PROBLEM TO SOLVE: Because the images are not wanted, restate every line below word for word without them.

· · · ·

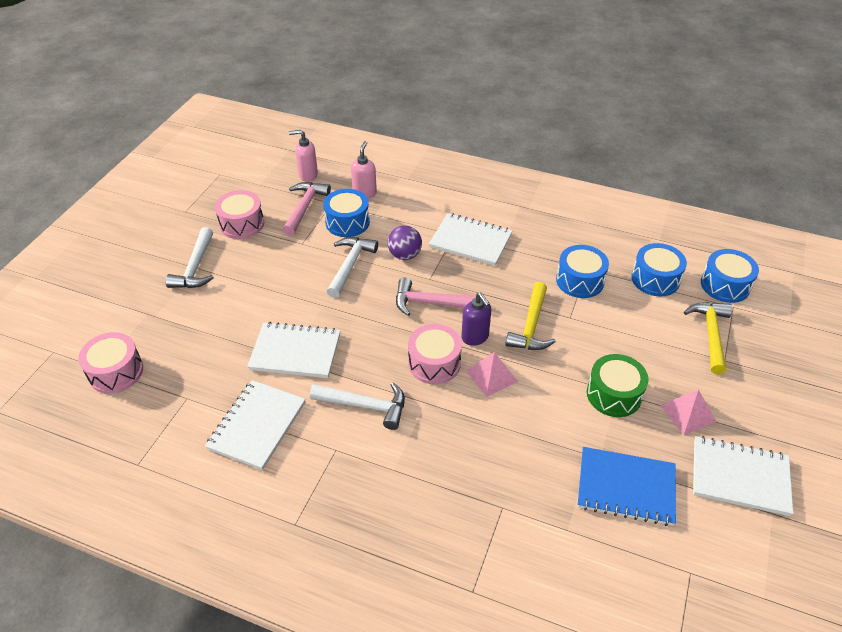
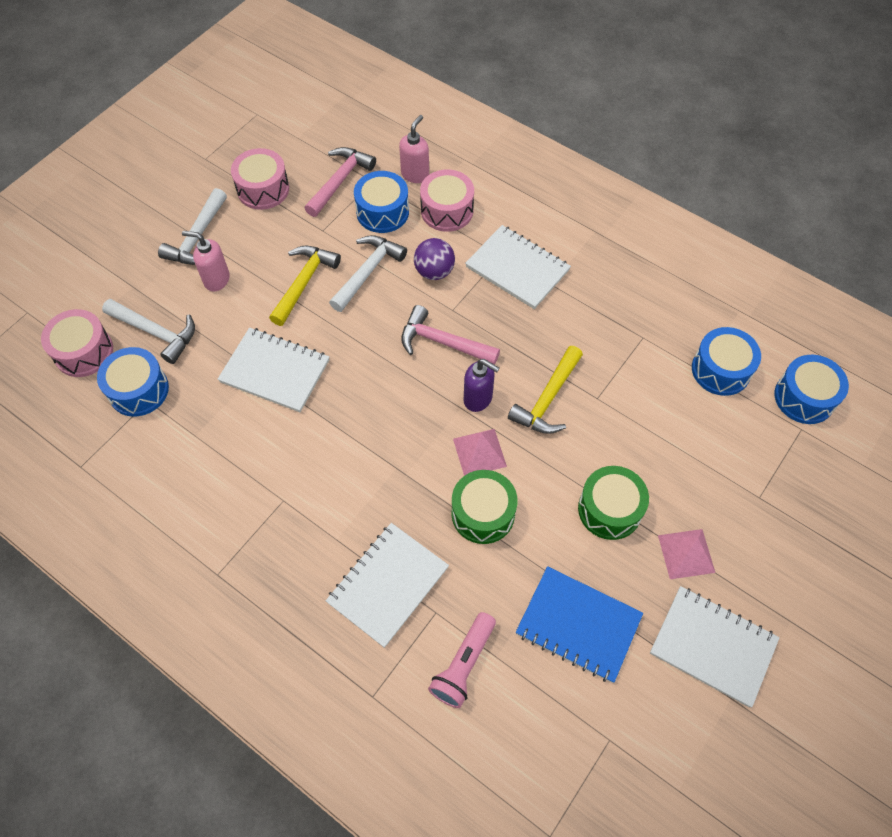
camera: 15 degrees right, 15 degrees up
(257, 426) = (210, 451): white notebook -> white notebook (388, 585)
(308, 175) = (357, 135): pink soap dispenser -> pink soap dispenser (216, 279)
(365, 406) = (330, 456): white hammer -> white hammer (156, 333)
(434, 363) = (421, 421): pink drum -> pink drum (447, 211)
(475, 337) = (478, 399): purple soap dispenser -> purple soap dispenser turned 45 degrees counterclockwise
(512, 421) = (483, 513): none -> green drum
(542, 544) = (463, 664): none -> pink flashlight
(580, 281) = (628, 352): blue drum -> blue drum (138, 390)
(710, 334) = (757, 460): yellow hammer -> yellow hammer (304, 282)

· · · ·

RESPONSE FOR THIS EXERCISE:
camera: 15 degrees right, 15 degrees up
(257, 426) = (210, 451): white notebook -> white notebook (388, 585)
(308, 175) = (357, 135): pink soap dispenser -> pink soap dispenser (216, 279)
(365, 406) = (330, 456): white hammer -> white hammer (156, 333)
(434, 363) = (421, 421): pink drum -> pink drum (447, 211)
(475, 337) = (478, 399): purple soap dispenser -> purple soap dispenser turned 45 degrees counterclockwise
(512, 421) = (483, 513): none -> green drum
(542, 544) = (463, 664): none -> pink flashlight
(580, 281) = (628, 352): blue drum -> blue drum (138, 390)
(710, 334) = (757, 460): yellow hammer -> yellow hammer (304, 282)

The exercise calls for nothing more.